Format the entries as a numbered list, one line per item, and omit any blank lines.

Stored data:
--- --- ---

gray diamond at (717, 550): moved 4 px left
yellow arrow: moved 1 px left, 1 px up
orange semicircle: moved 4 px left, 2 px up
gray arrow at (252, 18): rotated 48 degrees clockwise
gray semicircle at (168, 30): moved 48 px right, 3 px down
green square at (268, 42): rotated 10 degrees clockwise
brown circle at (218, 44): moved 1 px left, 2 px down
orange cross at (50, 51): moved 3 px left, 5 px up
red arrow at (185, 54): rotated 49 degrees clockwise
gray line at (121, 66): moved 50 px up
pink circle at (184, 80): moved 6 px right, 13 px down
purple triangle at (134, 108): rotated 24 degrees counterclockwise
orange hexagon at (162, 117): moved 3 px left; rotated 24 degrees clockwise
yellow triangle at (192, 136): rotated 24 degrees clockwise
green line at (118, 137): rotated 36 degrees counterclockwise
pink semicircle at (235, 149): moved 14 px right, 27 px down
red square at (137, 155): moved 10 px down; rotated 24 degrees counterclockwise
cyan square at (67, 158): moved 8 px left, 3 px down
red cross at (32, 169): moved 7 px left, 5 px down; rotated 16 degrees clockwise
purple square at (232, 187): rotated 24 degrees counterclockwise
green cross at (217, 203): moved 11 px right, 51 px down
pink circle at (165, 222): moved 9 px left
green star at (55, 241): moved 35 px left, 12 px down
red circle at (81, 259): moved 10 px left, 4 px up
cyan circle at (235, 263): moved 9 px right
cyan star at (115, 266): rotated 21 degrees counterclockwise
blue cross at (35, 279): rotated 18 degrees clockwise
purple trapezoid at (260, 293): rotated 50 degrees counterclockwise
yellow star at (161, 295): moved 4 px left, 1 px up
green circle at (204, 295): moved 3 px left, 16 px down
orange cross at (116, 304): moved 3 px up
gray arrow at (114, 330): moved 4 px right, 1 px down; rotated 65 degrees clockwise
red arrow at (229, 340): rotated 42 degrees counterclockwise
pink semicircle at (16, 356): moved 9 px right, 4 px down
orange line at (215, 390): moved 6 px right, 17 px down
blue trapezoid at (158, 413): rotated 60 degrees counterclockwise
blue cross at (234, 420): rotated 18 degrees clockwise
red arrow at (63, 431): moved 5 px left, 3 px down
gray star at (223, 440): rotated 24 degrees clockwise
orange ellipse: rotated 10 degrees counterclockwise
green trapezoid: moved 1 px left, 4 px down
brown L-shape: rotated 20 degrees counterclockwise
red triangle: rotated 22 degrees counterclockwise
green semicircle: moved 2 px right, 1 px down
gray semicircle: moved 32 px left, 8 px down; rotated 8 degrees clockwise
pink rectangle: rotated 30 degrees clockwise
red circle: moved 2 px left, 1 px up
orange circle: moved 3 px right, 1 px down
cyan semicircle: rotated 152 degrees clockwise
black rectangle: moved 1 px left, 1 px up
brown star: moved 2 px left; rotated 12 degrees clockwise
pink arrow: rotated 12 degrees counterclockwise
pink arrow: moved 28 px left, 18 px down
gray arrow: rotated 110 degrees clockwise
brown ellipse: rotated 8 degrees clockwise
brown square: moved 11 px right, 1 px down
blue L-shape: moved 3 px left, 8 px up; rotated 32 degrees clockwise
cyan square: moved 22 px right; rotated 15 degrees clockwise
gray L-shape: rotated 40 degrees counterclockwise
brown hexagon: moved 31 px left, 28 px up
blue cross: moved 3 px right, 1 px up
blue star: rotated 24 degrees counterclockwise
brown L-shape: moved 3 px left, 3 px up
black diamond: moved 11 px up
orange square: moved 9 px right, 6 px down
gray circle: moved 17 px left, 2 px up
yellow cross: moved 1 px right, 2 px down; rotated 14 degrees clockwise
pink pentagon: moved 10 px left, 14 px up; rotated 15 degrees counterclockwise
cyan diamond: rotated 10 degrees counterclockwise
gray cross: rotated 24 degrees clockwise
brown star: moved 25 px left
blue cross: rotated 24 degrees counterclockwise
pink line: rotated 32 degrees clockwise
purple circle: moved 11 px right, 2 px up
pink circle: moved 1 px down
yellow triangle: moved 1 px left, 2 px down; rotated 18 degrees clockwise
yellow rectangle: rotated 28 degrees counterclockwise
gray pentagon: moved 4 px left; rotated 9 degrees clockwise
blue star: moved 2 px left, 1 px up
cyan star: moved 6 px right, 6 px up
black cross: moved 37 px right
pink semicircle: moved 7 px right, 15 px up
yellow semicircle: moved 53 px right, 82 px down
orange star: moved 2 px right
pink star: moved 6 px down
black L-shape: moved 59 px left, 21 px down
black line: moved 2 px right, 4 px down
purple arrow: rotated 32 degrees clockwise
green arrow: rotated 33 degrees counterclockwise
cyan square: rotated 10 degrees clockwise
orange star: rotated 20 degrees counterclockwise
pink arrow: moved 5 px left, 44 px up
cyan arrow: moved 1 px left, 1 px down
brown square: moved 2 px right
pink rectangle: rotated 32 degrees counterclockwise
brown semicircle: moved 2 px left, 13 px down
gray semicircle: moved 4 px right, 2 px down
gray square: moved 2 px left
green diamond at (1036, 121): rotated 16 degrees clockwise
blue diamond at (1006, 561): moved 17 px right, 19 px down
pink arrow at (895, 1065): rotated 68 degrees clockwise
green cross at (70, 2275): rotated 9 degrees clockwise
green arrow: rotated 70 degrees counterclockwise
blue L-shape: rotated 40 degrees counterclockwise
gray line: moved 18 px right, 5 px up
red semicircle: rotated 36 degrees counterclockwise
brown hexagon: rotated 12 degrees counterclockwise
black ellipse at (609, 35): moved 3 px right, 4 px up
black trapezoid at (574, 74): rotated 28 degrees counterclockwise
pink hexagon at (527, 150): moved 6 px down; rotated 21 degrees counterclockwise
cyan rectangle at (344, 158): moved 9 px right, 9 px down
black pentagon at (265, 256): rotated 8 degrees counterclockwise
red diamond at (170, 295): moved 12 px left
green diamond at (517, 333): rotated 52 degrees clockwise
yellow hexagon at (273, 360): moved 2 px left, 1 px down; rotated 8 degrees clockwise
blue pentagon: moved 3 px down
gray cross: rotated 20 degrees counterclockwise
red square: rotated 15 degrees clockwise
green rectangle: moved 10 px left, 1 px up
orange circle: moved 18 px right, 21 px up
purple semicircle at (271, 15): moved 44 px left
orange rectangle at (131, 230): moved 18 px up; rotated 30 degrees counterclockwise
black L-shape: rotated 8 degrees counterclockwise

--- --- ---

*FINISHED ANSWER*.
1. gray diamond at (717, 550): moved 4 px left
2. yellow arrow: moved 1 px left, 1 px up
3. orange semicircle: moved 4 px left, 2 px up
4. gray arrow at (252, 18): rotated 48 degrees clockwise
5. gray semicircle at (168, 30): moved 48 px right, 3 px down
6. green square at (268, 42): rotated 10 degrees clockwise
7. brown circle at (218, 44): moved 1 px left, 2 px down
8. orange cross at (50, 51): moved 3 px left, 5 px up
9. red arrow at (185, 54): rotated 49 degrees clockwise
10. gray line at (121, 66): moved 50 px up
11. pink circle at (184, 80): moved 6 px right, 13 px down
12. purple triangle at (134, 108): rotated 24 degrees counterclockwise
13. orange hexagon at (162, 117): moved 3 px left; rotated 24 degrees clockwise
14. yellow triangle at (192, 136): rotated 24 degrees clockwise
15. green line at (118, 137): rotated 36 degrees counterclockwise
16. pink semicircle at (235, 149): moved 14 px right, 27 px down
17. red square at (137, 155): moved 10 px down; rotated 24 degrees counterclockwise
18. cyan square at (67, 158): moved 8 px left, 3 px down
19. red cross at (32, 169): moved 7 px left, 5 px down; rotated 16 degrees clockwise
20. purple square at (232, 187): rotated 24 degrees counterclockwise
21. green cross at (217, 203): moved 11 px right, 51 px down
22. pink circle at (165, 222): moved 9 px left
23. green star at (55, 241): moved 35 px left, 12 px down
24. red circle at (81, 259): moved 10 px left, 4 px up
25. cyan circle at (235, 263): moved 9 px right
26. cyan star at (115, 266): rotated 21 degrees counterclockwise
27. blue cross at (35, 279): rotated 18 degrees clockwise
28. purple trapezoid at (260, 293): rotated 50 degrees counterclockwise
29. yellow star at (161, 295): moved 4 px left, 1 px up
30. green circle at (204, 295): moved 3 px left, 16 px down
31. orange cross at (116, 304): moved 3 px up
32. gray arrow at (114, 330): moved 4 px right, 1 px down; rotated 65 degrees clockwise
33. red arrow at (229, 340): rotated 42 degrees counterclockwise
34. pink semicircle at (16, 356): moved 9 px right, 4 px down
35. orange line at (215, 390): moved 6 px right, 17 px down
36. blue trapezoid at (158, 413): rotated 60 degrees counterclockwise
37. blue cross at (234, 420): rotated 18 degrees clockwise
38. red arrow at (63, 431): moved 5 px left, 3 px down
39. gray star at (223, 440): rotated 24 degrees clockwise
40. orange ellipse: rotated 10 degrees counterclockwise
41. green trapezoid: moved 1 px left, 4 px down
42. brown L-shape: rotated 20 degrees counterclockwise
43. red triangle: rotated 22 degrees counterclockwise
44. green semicircle: moved 2 px right, 1 px down
45. gray semicircle: moved 32 px left, 8 px down; rotated 8 degrees clockwise
46. pink rectangle: rotated 30 degrees clockwise
47. red circle: moved 2 px left, 1 px up
48. orange circle: moved 3 px right, 1 px down
49. cyan semicircle: rotated 152 degrees clockwise
50. black rectangle: moved 1 px left, 1 px up
51. brown star: moved 2 px left; rotated 12 degrees clockwise
52. pink arrow: rotated 12 degrees counterclockwise
53. pink arrow: moved 28 px left, 18 px down
54. gray arrow: rotated 110 degrees clockwise
55. brown ellipse: rotated 8 degrees clockwise
56. brown square: moved 11 px right, 1 px down
57. blue L-shape: moved 3 px left, 8 px up; rotated 32 degrees clockwise
58. cyan square: moved 22 px right; rotated 15 degrees clockwise
59. gray L-shape: rotated 40 degrees counterclockwise
60. brown hexagon: moved 31 px left, 28 px up
61. blue cross: moved 3 px right, 1 px up
62. blue star: rotated 24 degrees counterclockwise
63. brown L-shape: moved 3 px left, 3 px up
64. black diamond: moved 11 px up
65. orange square: moved 9 px right, 6 px down
66. gray circle: moved 17 px left, 2 px up
67. yellow cross: moved 1 px right, 2 px down; rotated 14 degrees clockwise
68. pink pentagon: moved 10 px left, 14 px up; rotated 15 degrees counterclockwise
69. cyan diamond: rotated 10 degrees counterclockwise
70. gray cross: rotated 24 degrees clockwise
71. brown star: moved 25 px left
72. blue cross: rotated 24 degrees counterclockwise
73. pink line: rotated 32 degrees clockwise
74. purple circle: moved 11 px right, 2 px up
75. pink circle: moved 1 px down
76. yellow triangle: moved 1 px left, 2 px down; rotated 18 degrees clockwise
77. yellow rectangle: rotated 28 degrees counterclockwise
78. gray pentagon: moved 4 px left; rotated 9 degrees clockwise
79. blue star: moved 2 px left, 1 px up
80. cyan star: moved 6 px right, 6 px up
81. black cross: moved 37 px right
82. pink semicircle: moved 7 px right, 15 px up
83. yellow semicircle: moved 53 px right, 82 px down
84. orange star: moved 2 px right
85. pink star: moved 6 px down
86. black L-shape: moved 59 px left, 21 px down
87. black line: moved 2 px right, 4 px down
88. purple arrow: rotated 32 degrees clockwise
89. green arrow: rotated 33 degrees counterclockwise
90. cyan square: rotated 10 degrees clockwise
91. orange star: rotated 20 degrees counterclockwise
92. pink arrow: moved 5 px left, 44 px up
93. cyan arrow: moved 1 px left, 1 px down
94. brown square: moved 2 px right
95. pink rectangle: rotated 32 degrees counterclockwise
96. brown semicircle: moved 2 px left, 13 px down
97. gray semicircle: moved 4 px right, 2 px down
98. gray square: moved 2 px left
99. green diamond at (1036, 121): rotated 16 degrees clockwise
100. blue diamond at (1006, 561): moved 17 px right, 19 px down
101. pink arrow at (895, 1065): rotated 68 degrees clockwise
102. green cross at (70, 2275): rotated 9 degrees clockwise
103. green arrow: rotated 70 degrees counterclockwise
104. blue L-shape: rotated 40 degrees counterclockwise
105. gray line: moved 18 px right, 5 px up
106. red semicircle: rotated 36 degrees counterclockwise
107. brown hexagon: rotated 12 degrees counterclockwise
108. black ellipse at (609, 35): moved 3 px right, 4 px up
109. black trapezoid at (574, 74): rotated 28 degrees counterclockwise
110. pink hexagon at (527, 150): moved 6 px down; rotated 21 degrees counterclockwise
111. cyan rectangle at (344, 158): moved 9 px right, 9 px down
112. black pentagon at (265, 256): rotated 8 degrees counterclockwise
113. red diamond at (170, 295): moved 12 px left
114. green diamond at (517, 333): rotated 52 degrees clockwise
115. yellow hexagon at (273, 360): moved 2 px left, 1 px down; rotated 8 degrees clockwise
116. blue pentagon: moved 3 px down
117. gray cross: rotated 20 degrees counterclockwise
118. red square: rotated 15 degrees clockwise
119. green rectangle: moved 10 px left, 1 px up
120. orange circle: moved 18 px right, 21 px up
121. purple semicircle at (271, 15): moved 44 px left
122. orange rectangle at (131, 230): moved 18 px up; rotated 30 degrees counterclockwise
123. black L-shape: rotated 8 degrees counterclockwise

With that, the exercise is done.